Output what the records say, word for word, with no images.

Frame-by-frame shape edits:

* * * *

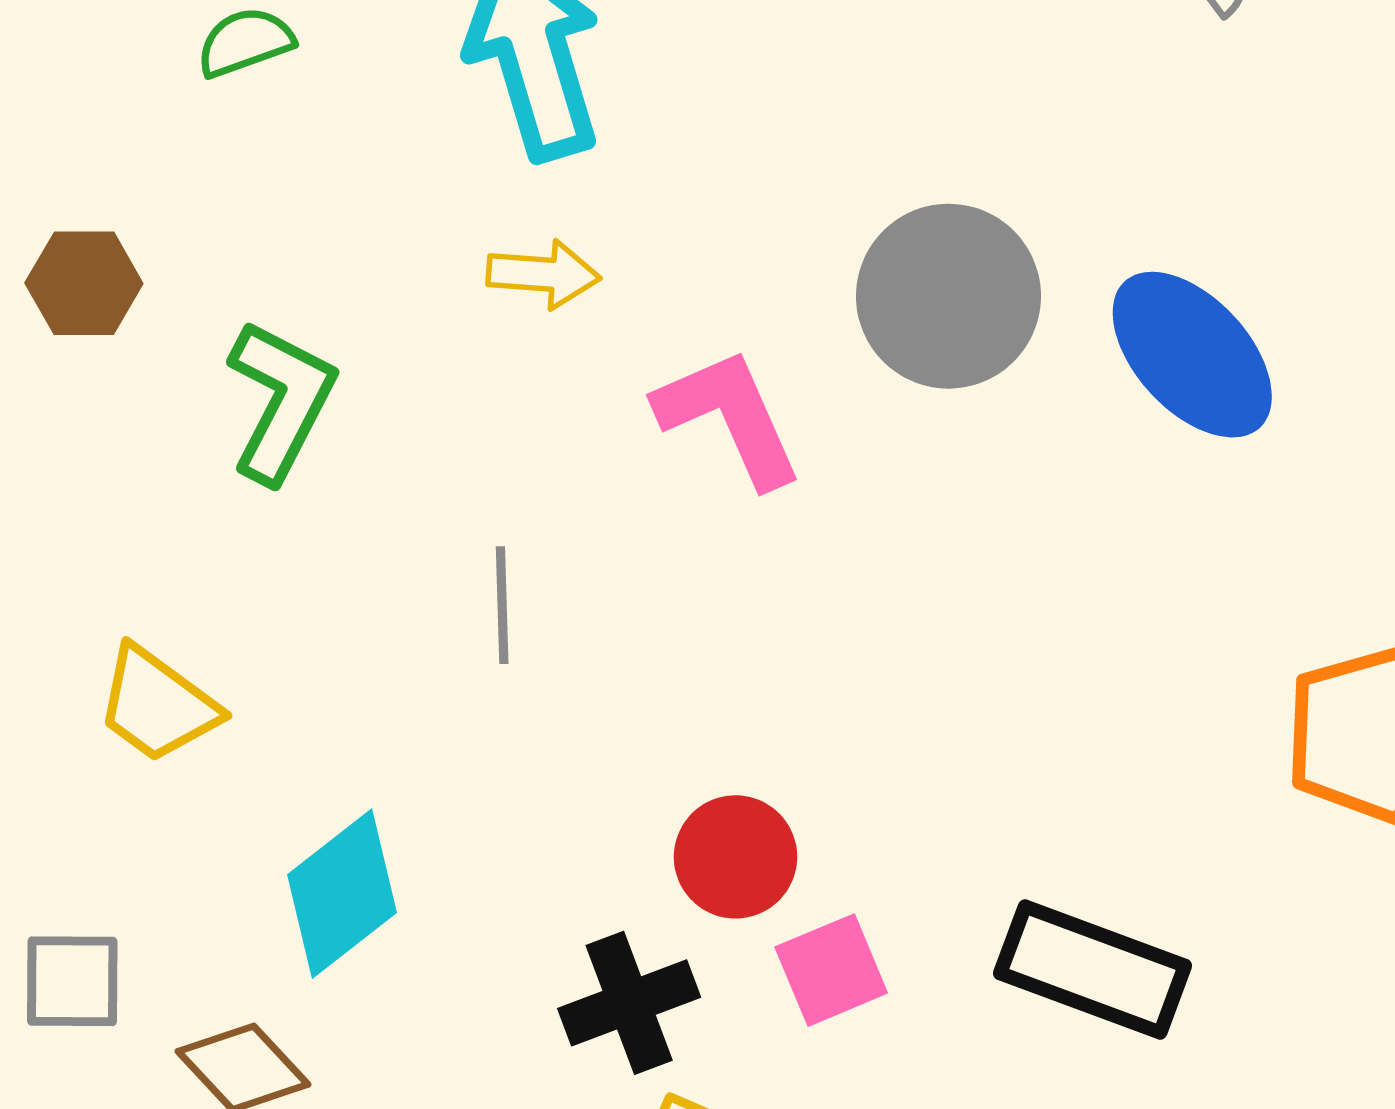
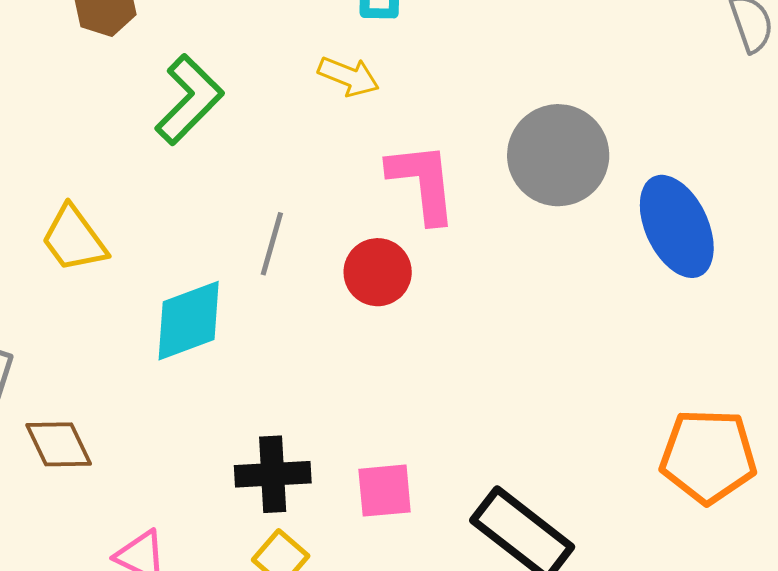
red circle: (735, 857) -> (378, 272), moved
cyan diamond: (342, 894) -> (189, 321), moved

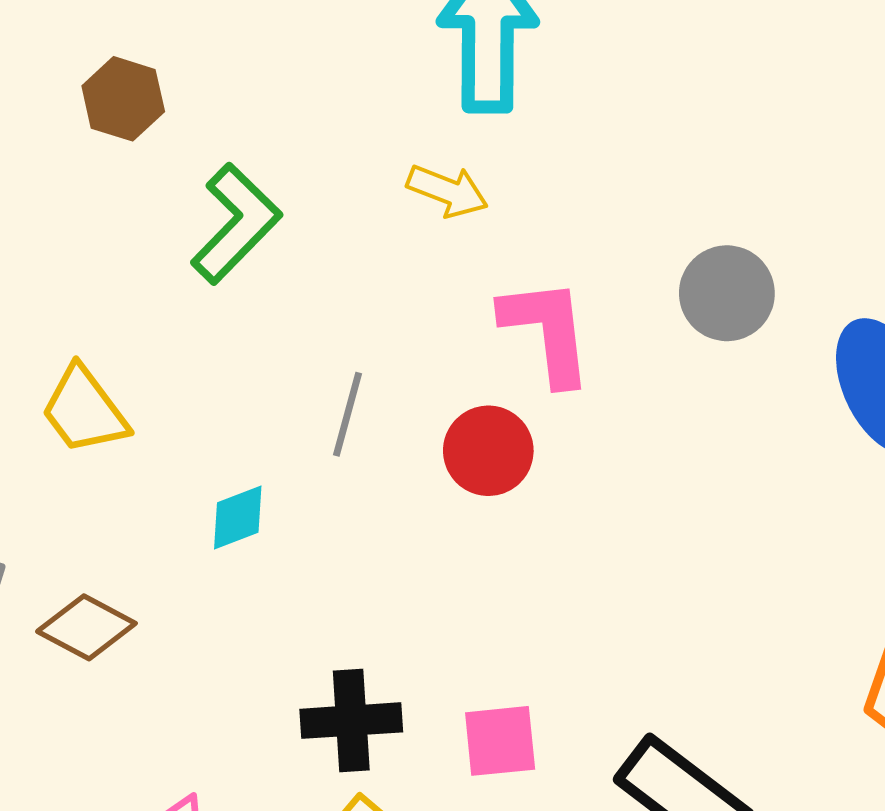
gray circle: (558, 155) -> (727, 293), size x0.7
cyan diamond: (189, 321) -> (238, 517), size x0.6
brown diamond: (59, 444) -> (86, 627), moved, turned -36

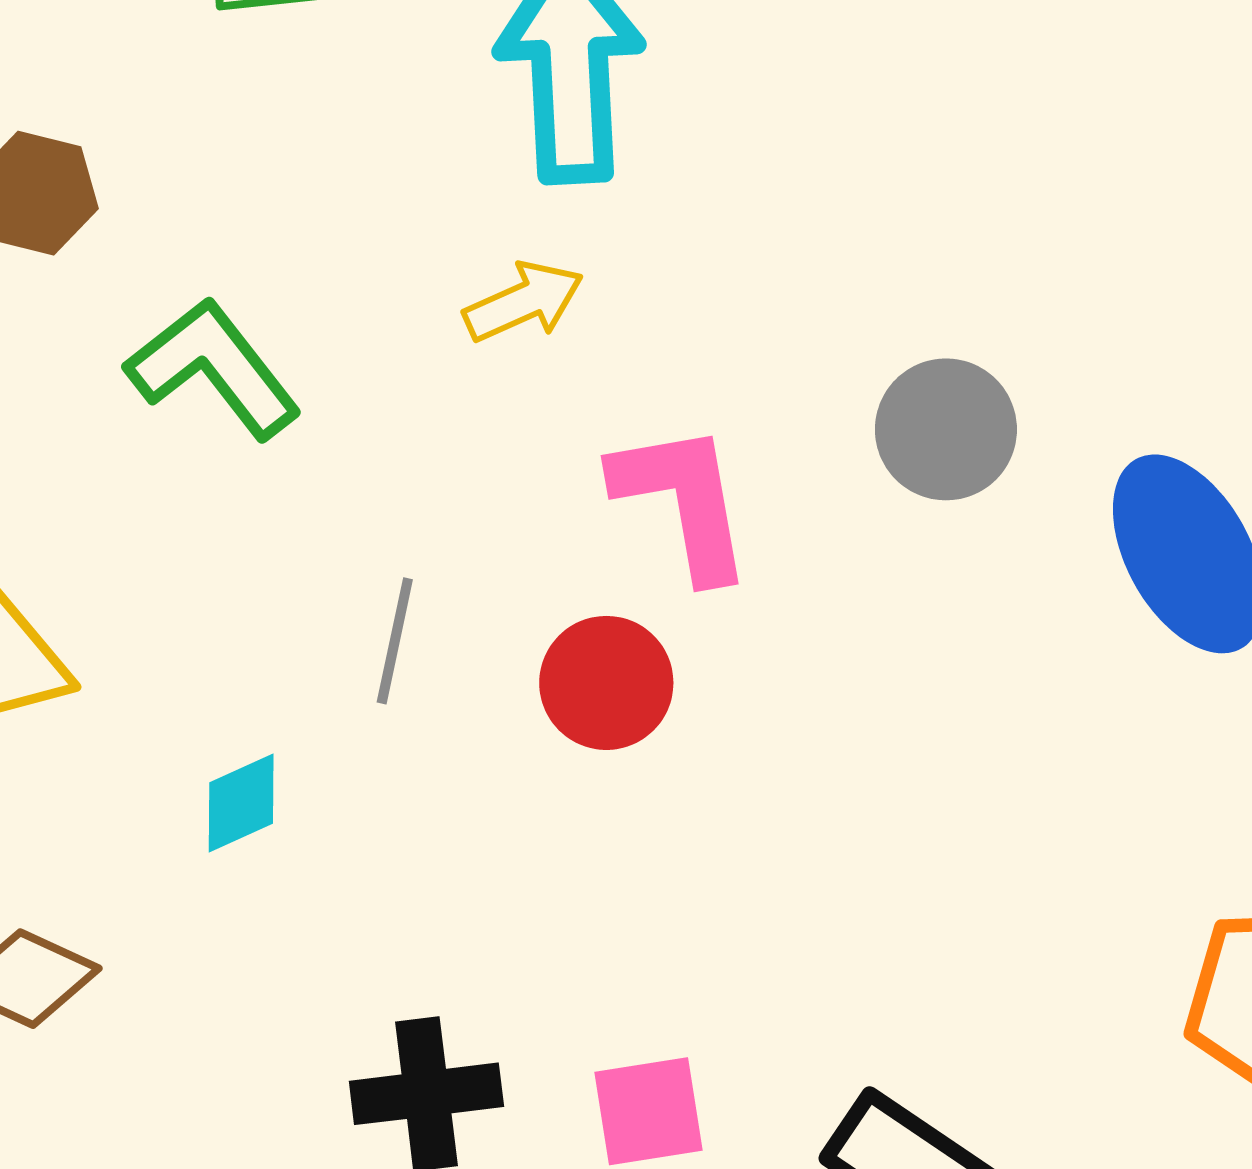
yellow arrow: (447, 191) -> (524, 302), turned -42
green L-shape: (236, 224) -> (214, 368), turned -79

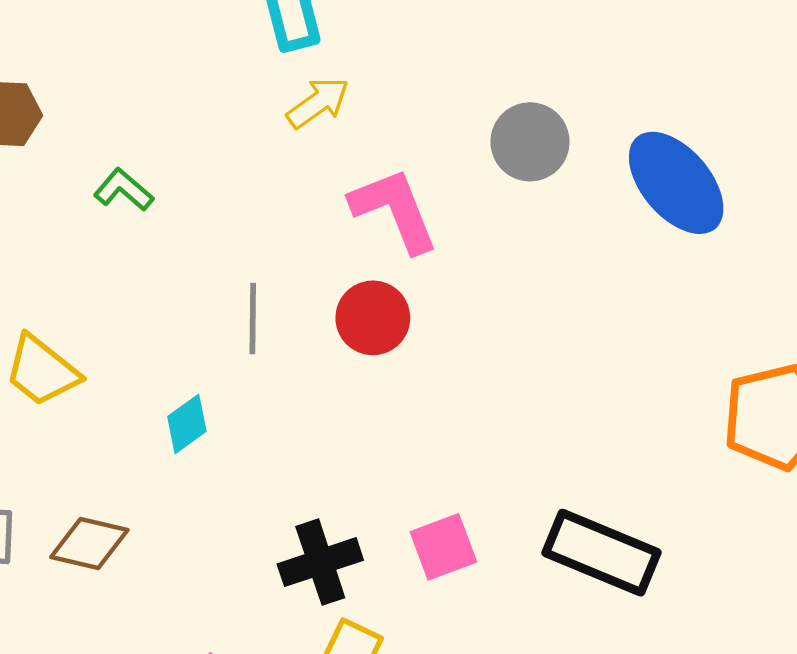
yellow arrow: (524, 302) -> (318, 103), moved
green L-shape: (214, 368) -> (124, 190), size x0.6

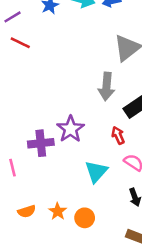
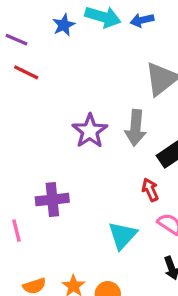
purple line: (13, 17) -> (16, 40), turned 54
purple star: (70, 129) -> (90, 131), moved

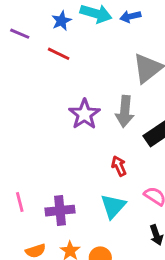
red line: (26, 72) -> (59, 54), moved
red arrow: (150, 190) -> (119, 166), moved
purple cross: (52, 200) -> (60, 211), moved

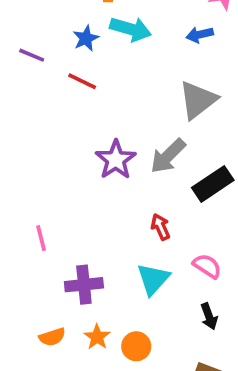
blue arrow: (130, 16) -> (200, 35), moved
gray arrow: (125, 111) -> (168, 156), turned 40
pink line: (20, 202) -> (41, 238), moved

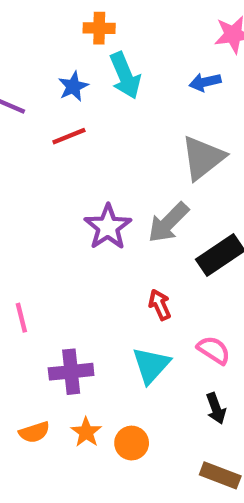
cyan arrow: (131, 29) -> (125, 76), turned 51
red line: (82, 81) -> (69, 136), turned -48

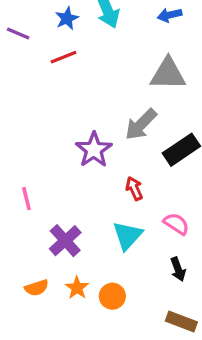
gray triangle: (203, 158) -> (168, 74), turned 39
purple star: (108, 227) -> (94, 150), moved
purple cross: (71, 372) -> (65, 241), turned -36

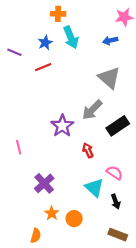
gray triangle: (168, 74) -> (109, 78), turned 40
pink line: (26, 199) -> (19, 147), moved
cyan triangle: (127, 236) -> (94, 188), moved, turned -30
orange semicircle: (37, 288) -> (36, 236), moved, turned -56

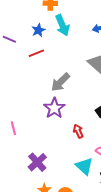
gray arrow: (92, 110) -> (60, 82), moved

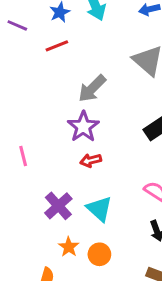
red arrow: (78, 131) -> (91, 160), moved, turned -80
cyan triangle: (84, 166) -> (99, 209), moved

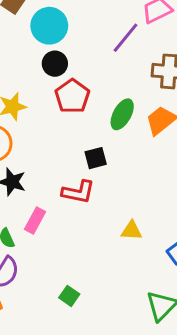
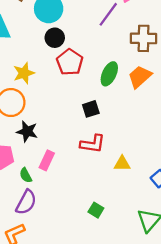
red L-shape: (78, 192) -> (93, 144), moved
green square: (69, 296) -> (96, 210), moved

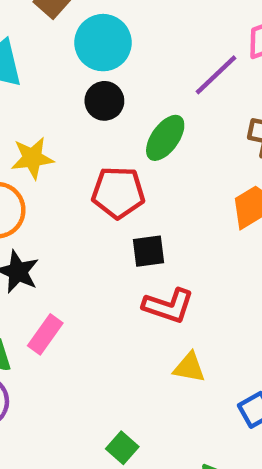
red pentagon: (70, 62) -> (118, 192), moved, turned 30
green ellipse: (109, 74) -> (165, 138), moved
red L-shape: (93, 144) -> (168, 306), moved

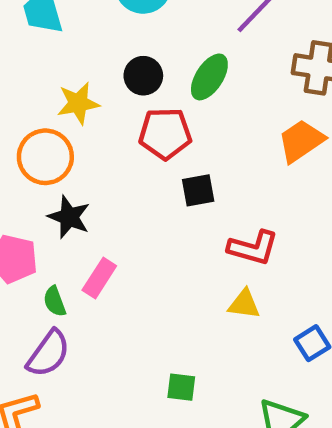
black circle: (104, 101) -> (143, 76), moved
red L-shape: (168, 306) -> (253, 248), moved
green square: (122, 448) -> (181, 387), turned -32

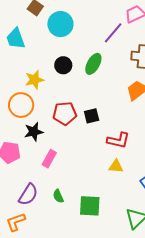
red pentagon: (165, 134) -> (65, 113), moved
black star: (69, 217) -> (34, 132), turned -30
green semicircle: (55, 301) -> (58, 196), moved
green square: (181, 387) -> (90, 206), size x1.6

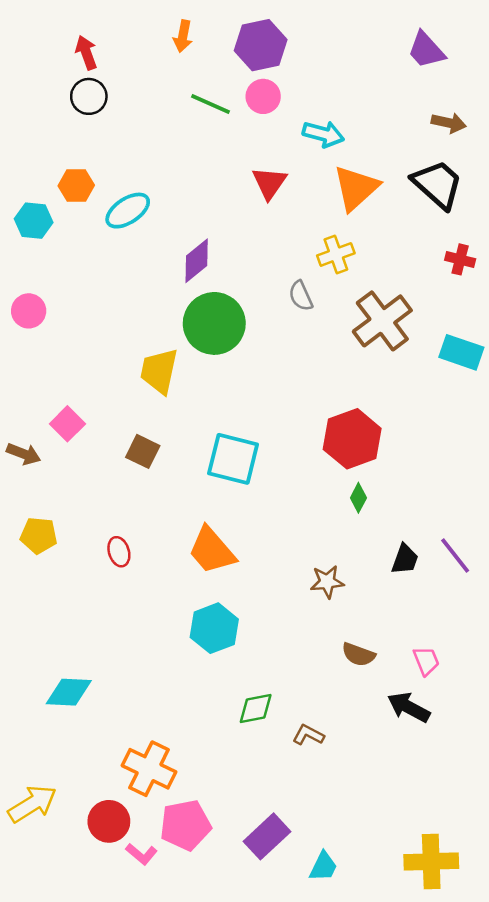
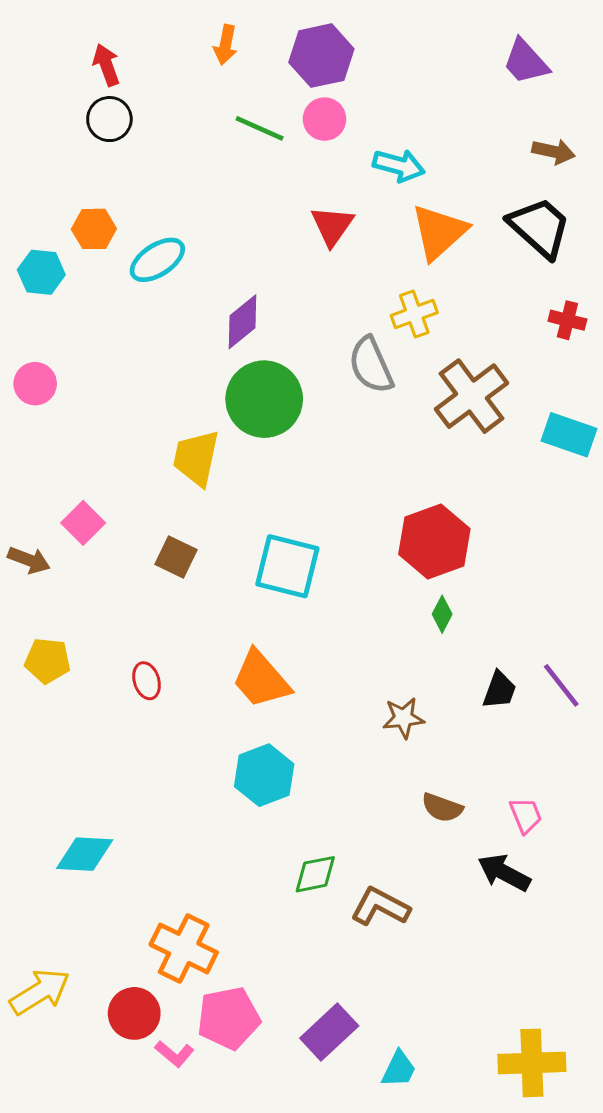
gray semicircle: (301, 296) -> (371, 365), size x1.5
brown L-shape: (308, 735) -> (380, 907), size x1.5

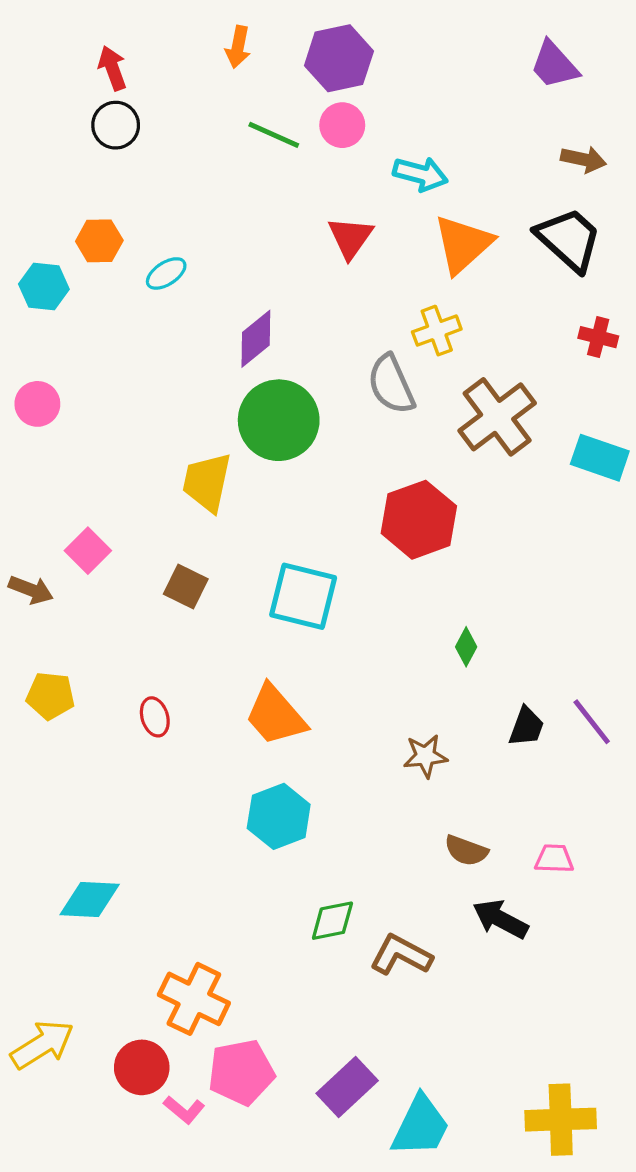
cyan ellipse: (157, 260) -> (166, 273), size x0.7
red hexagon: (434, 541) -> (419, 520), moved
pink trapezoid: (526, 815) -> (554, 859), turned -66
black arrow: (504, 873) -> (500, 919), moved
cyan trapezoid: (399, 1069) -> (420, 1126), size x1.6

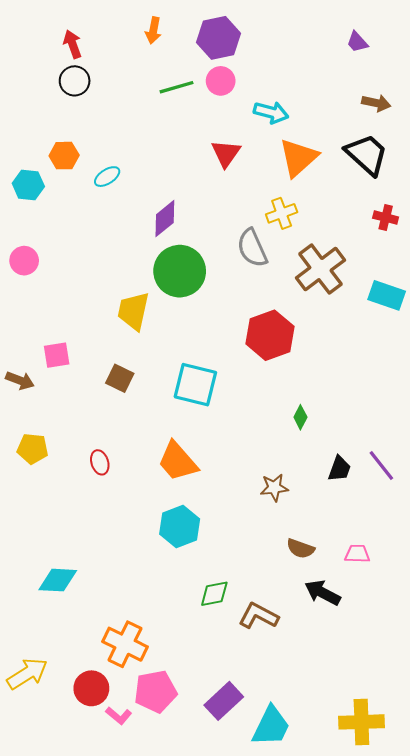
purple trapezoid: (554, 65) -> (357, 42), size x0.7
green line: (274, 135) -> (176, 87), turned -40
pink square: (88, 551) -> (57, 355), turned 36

* * * *

# [Exercise result]
red circle: (735, 857) -> (378, 272), moved
cyan diamond: (342, 894) -> (189, 321), moved

gray circle: (558, 155) -> (727, 293), size x0.7
cyan diamond: (189, 321) -> (238, 517), size x0.6
brown diamond: (59, 444) -> (86, 627), moved, turned -36

yellow arrow: (447, 191) -> (524, 302), turned -42
green L-shape: (236, 224) -> (214, 368), turned -79

yellow arrow: (524, 302) -> (318, 103), moved
green L-shape: (214, 368) -> (124, 190), size x0.6

purple line: (13, 17) -> (16, 40), turned 54
purple star: (70, 129) -> (90, 131), moved

red line: (26, 72) -> (59, 54), moved
red arrow: (150, 190) -> (119, 166), moved
purple cross: (52, 200) -> (60, 211), moved

blue arrow: (130, 16) -> (200, 35), moved
gray arrow: (125, 111) -> (168, 156), turned 40
pink line: (20, 202) -> (41, 238), moved

cyan arrow: (131, 29) -> (125, 76), turned 51
red line: (82, 81) -> (69, 136), turned -48

gray triangle: (203, 158) -> (168, 74), turned 39
purple star: (108, 227) -> (94, 150), moved
purple cross: (71, 372) -> (65, 241), turned -36

gray triangle: (168, 74) -> (109, 78), turned 40
pink line: (26, 199) -> (19, 147), moved
cyan triangle: (127, 236) -> (94, 188), moved, turned -30
orange semicircle: (37, 288) -> (36, 236), moved, turned -56

gray arrow: (92, 110) -> (60, 82), moved

red arrow: (78, 131) -> (91, 160), moved, turned -80
cyan triangle: (84, 166) -> (99, 209), moved

red L-shape: (78, 192) -> (93, 144), moved
green square: (69, 296) -> (96, 210), moved

red pentagon: (70, 62) -> (118, 192), moved, turned 30
green ellipse: (109, 74) -> (165, 138), moved
red L-shape: (93, 144) -> (168, 306), moved

black circle: (104, 101) -> (143, 76), moved
red L-shape: (168, 306) -> (253, 248), moved
green square: (122, 448) -> (181, 387), turned -32

red pentagon: (165, 134) -> (65, 113), moved
black star: (69, 217) -> (34, 132), turned -30
green semicircle: (55, 301) -> (58, 196), moved
green square: (181, 387) -> (90, 206), size x1.6

gray semicircle: (301, 296) -> (371, 365), size x1.5
brown L-shape: (308, 735) -> (380, 907), size x1.5

cyan ellipse: (157, 260) -> (166, 273), size x0.7
red hexagon: (434, 541) -> (419, 520), moved
pink trapezoid: (526, 815) -> (554, 859), turned -66
black arrow: (504, 873) -> (500, 919), moved
cyan trapezoid: (399, 1069) -> (420, 1126), size x1.6

purple trapezoid: (554, 65) -> (357, 42), size x0.7
green line: (274, 135) -> (176, 87), turned -40
pink square: (88, 551) -> (57, 355), turned 36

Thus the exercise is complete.